Task goal:
Go through the entries below and tally the lines holding "camera"; please reply with the number only.

Given entries:
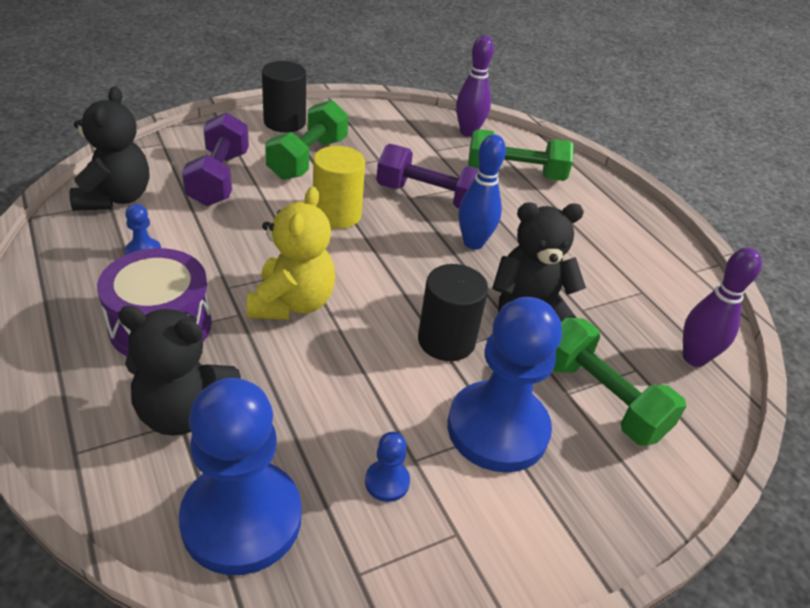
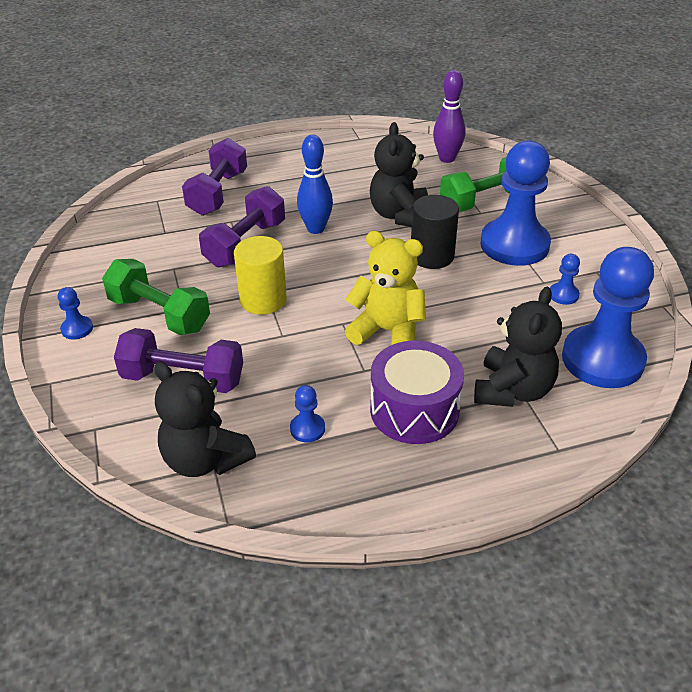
camera: 75 degrees left, 0 degrees up
(115, 198) = (205, 459): black teddy bear -> black teddy bear turned 150 degrees counterclockwise
(284, 122) = (77, 329): black cylinder -> blue pawn
(468, 132) = (138, 209): purple bowling pin -> none
(515, 174) = (218, 193): green dumbbell -> purple dumbbell

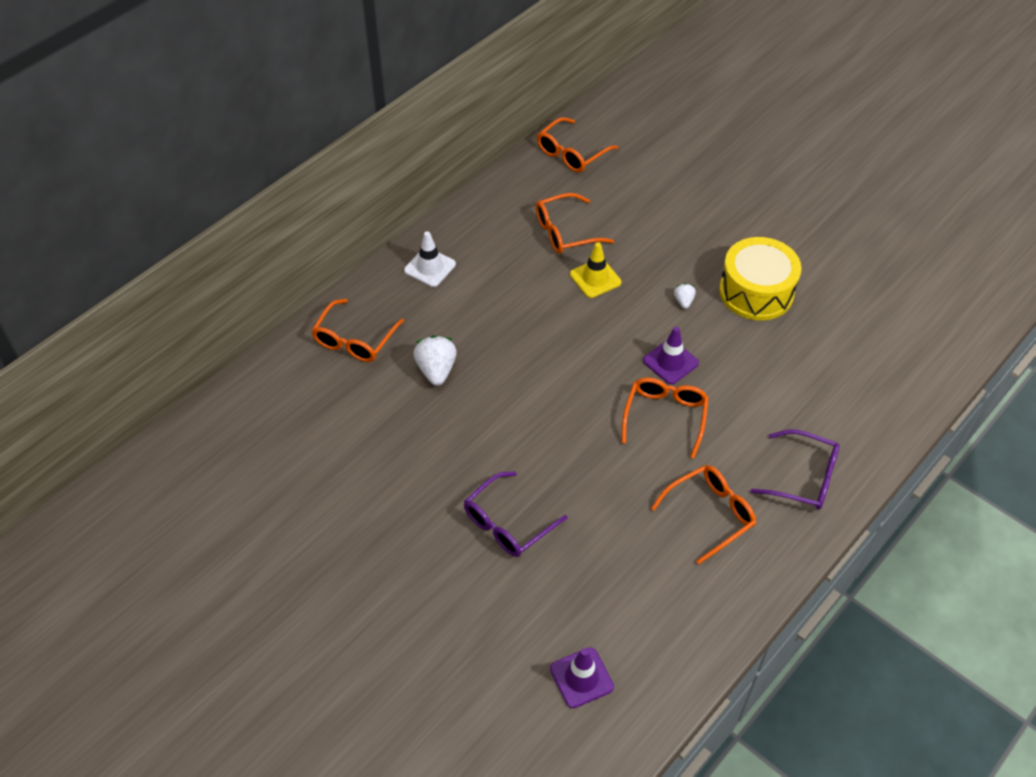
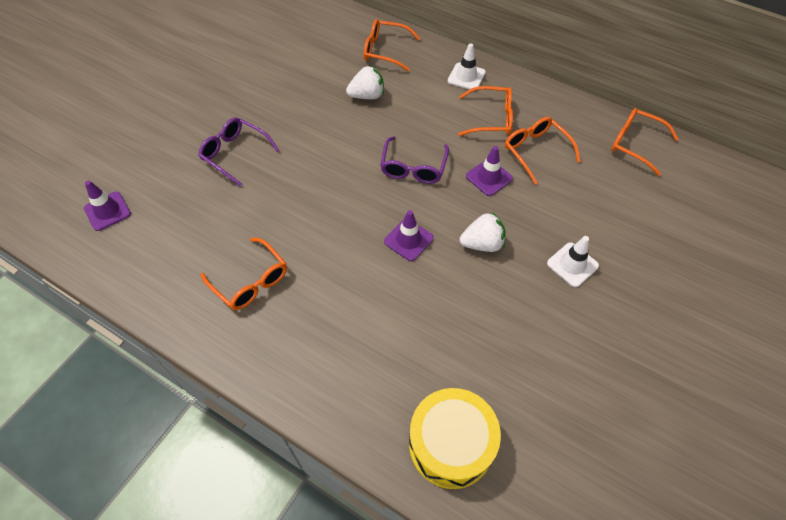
camera: 80 degrees right, 5 degrees up
(595, 278) = (489, 177): yellow traffic cone -> purple traffic cone
(665, 417) = (347, 241): orange glasses -> orange glasses (491, 118)
(683, 301) = (482, 244): white strawberry -> white strawberry, size x1.88
(717, 239) = (572, 264): none -> white traffic cone
(756, 292) = (513, 303): yellow drum -> yellow drum (451, 444)
(803, 478) = (295, 353): purple glasses -> purple glasses (413, 167)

Response:
2